---- MATERIAL PROVIDED

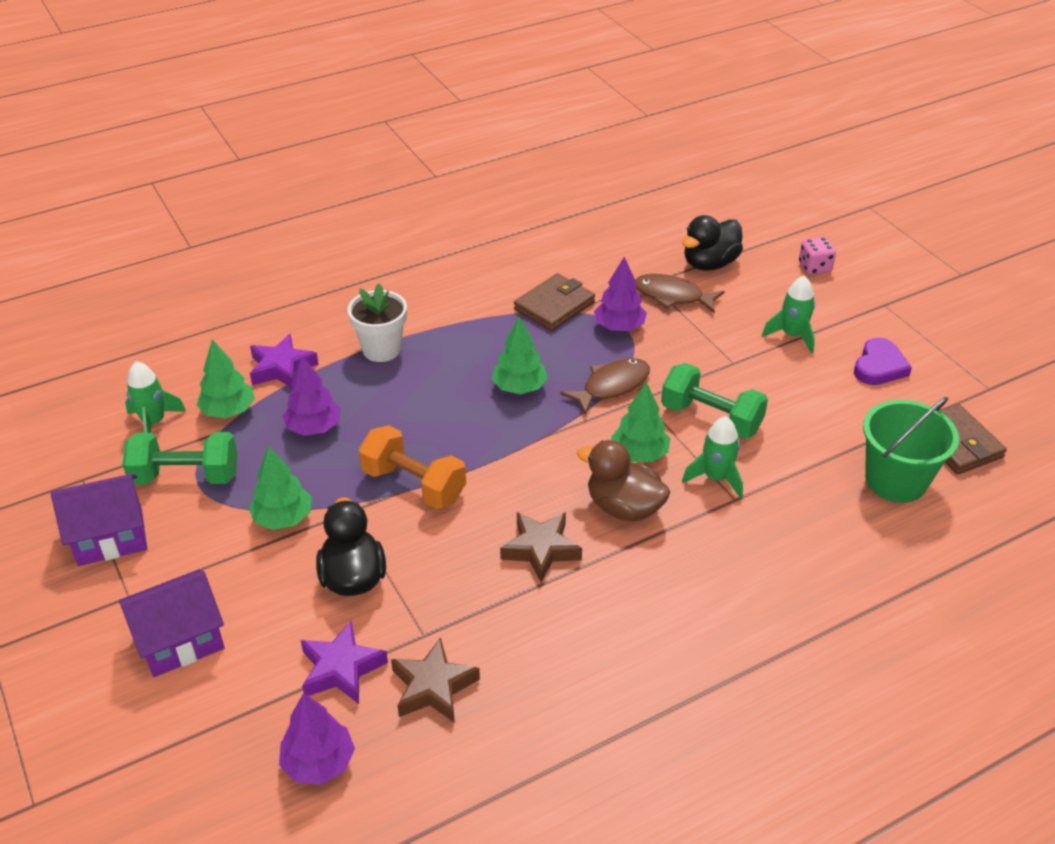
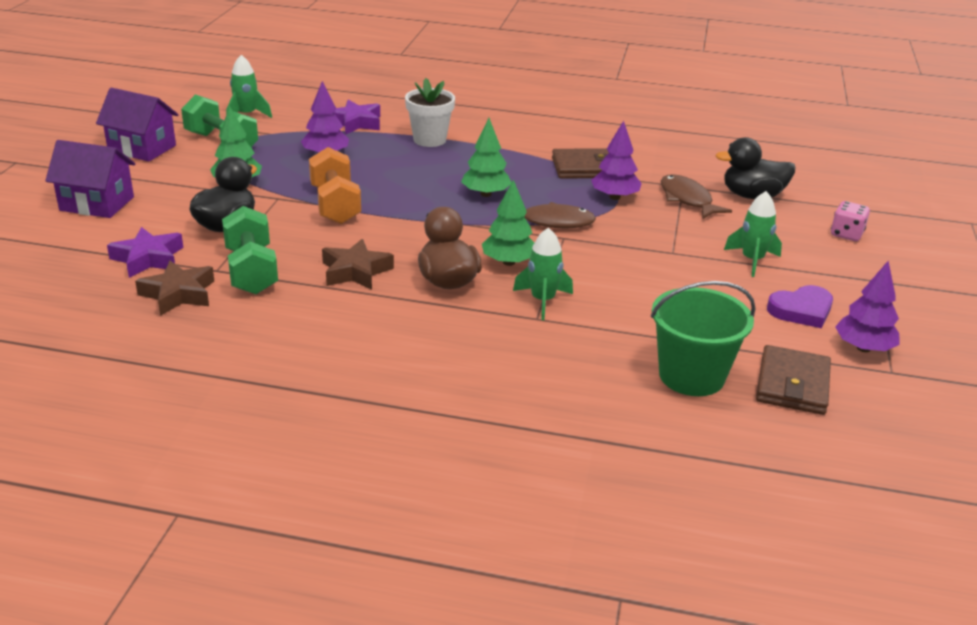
camera: 40 degrees right, 10 degrees down
(228, 411) = (293, 127): green tree -> none
(318, 762) = (65, 288): purple tree -> purple tree (863, 348)
(711, 418) = (597, 271): green dumbbell -> green dumbbell (251, 271)

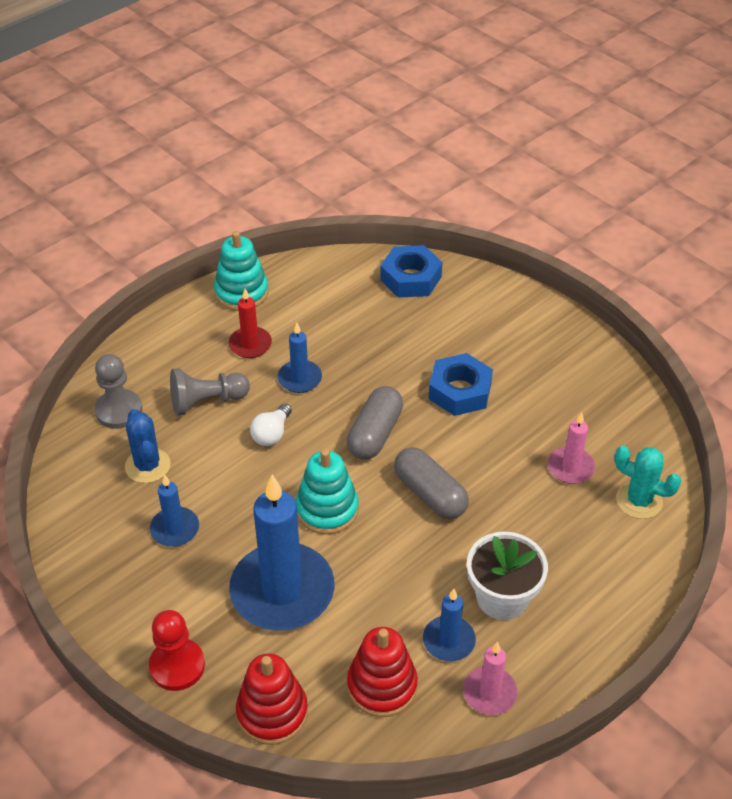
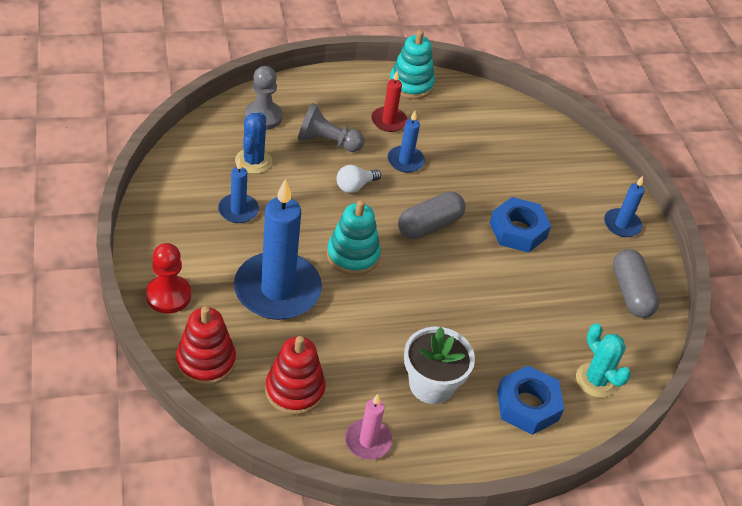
camera: 25 degrees right, 0 degrees up
(411, 278) = (545, 136): blue nut -> blue nut (527, 405)
(430, 494) = (436, 286): grey capsule -> grey capsule (631, 293)
(449, 641) = (367, 390): blue candle -> blue candle (621, 224)
(570, 467) = (560, 328): pink candle -> none

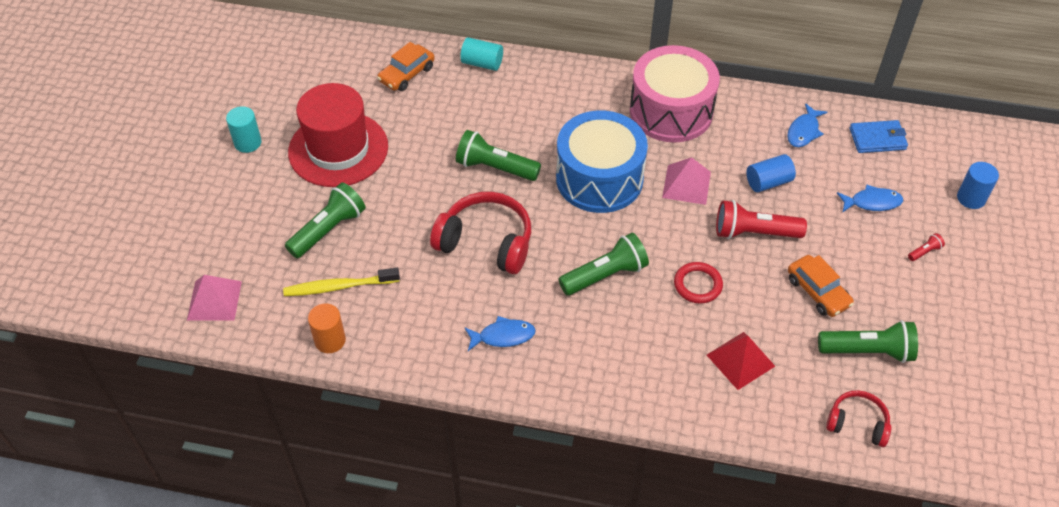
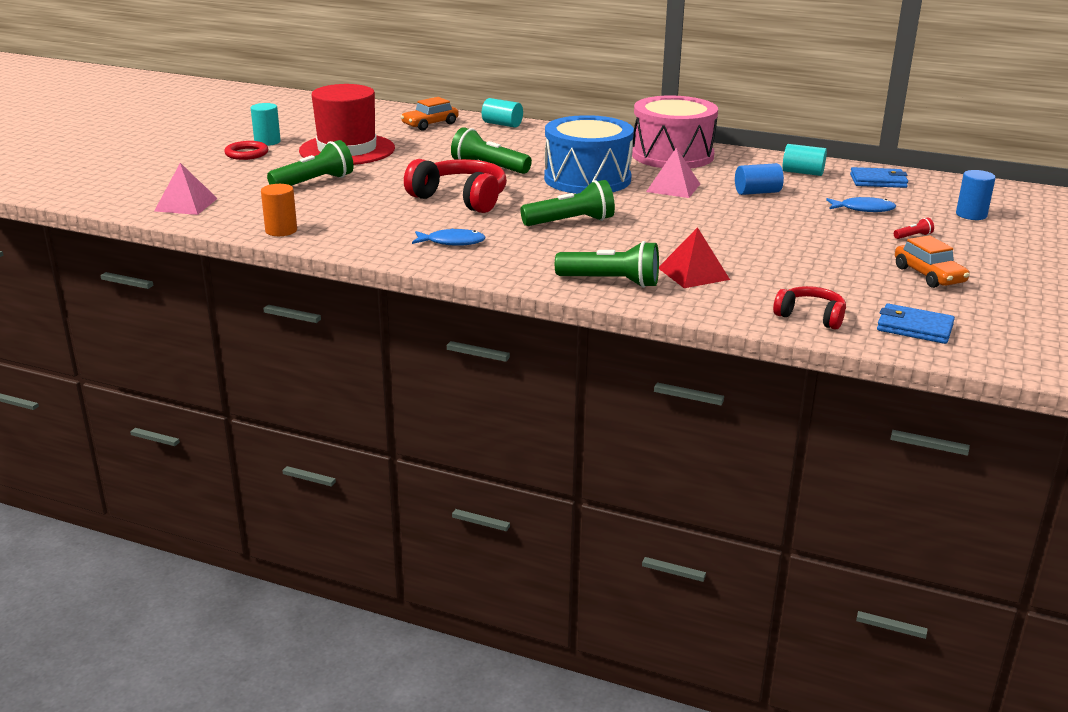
camera: 10 degrees right, 25 degrees down
(339, 287) = (306, 207): yellow toothbrush -> none
(697, 285) = (664, 234): red ring -> red ring (246, 154)
(754, 233) = (733, 214): red flashlight -> none
(804, 131) = (802, 172): blue fish -> turquoise cylinder
(818, 292) = (790, 247): orange car -> orange car (929, 275)
(867, 351) = (835, 280): green flashlight -> green flashlight (611, 282)
(947, 428) = (914, 328): none -> blue wallet

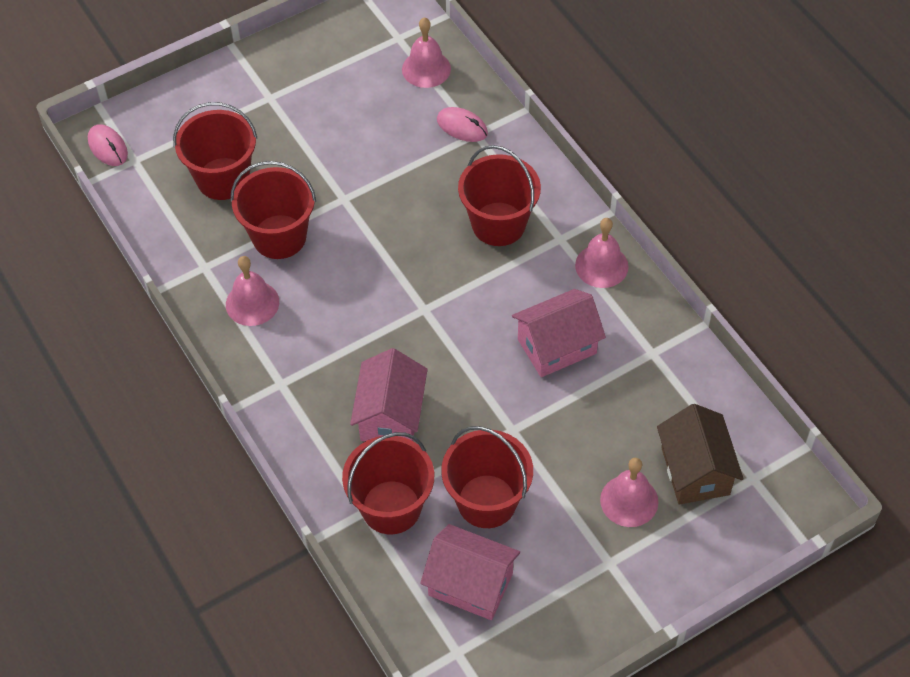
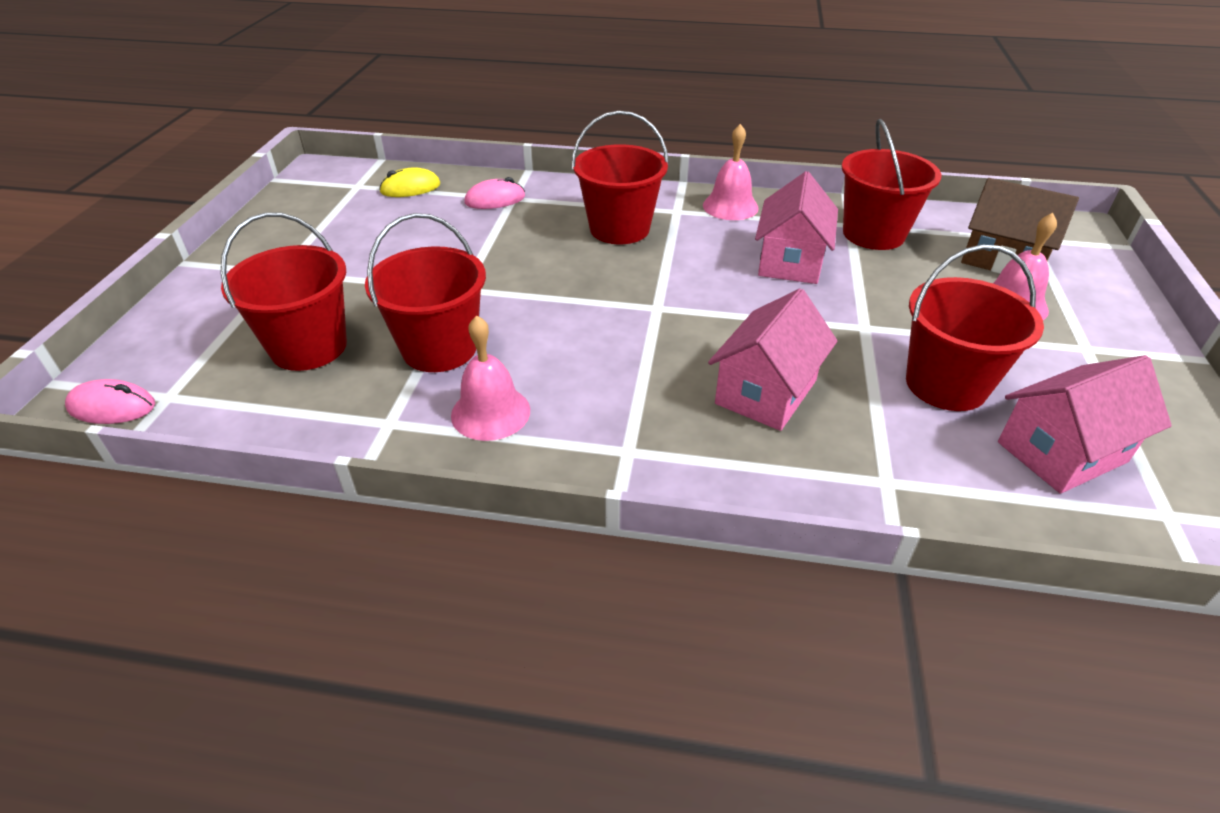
camera: 50 degrees left, 15 degrees down
(391, 415) = (766, 392): pink house -> pink house turned 75 degrees clockwise
(391, 507) = (898, 456): red bucket -> red bucket (873, 234)
(426, 69) = (410, 188): pink bell -> yellow mouse

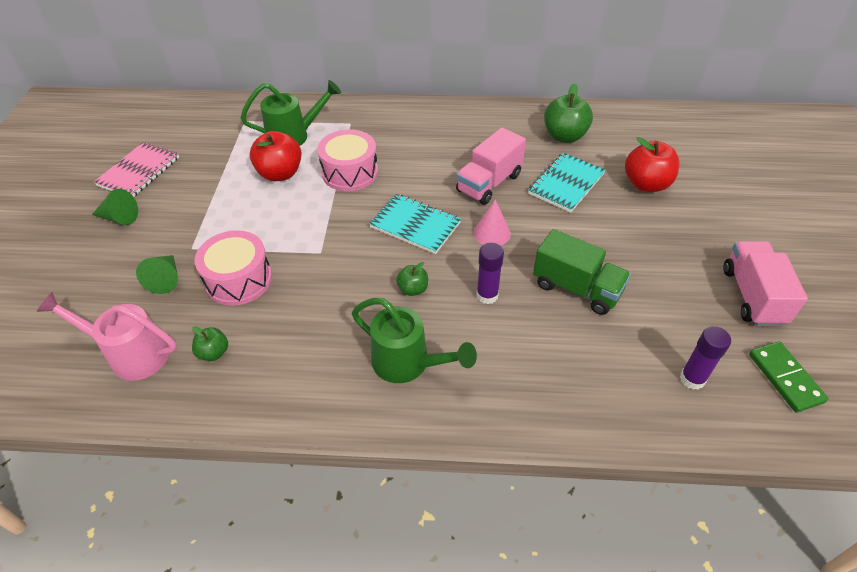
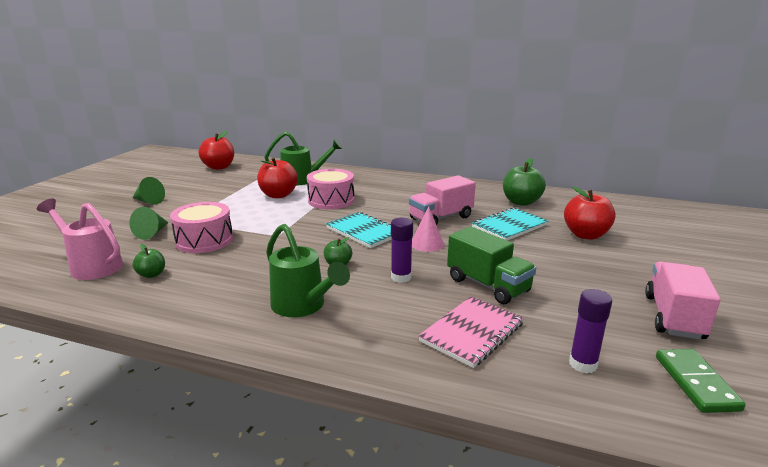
camera: 15 degrees right, 25 degrees down
(139, 171) = (181, 183): pink notebook -> pink notebook (472, 332)
(168, 126) = (219, 167): none -> red apple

--------

• [TASK DETAILS]: Every line of the records above where the string "flashlight" is found should be copied.

• [OUTPUT OF THE EXERCISE]:
(754, 233) = (733, 214): red flashlight -> none
(867, 351) = (835, 280): green flashlight -> green flashlight (611, 282)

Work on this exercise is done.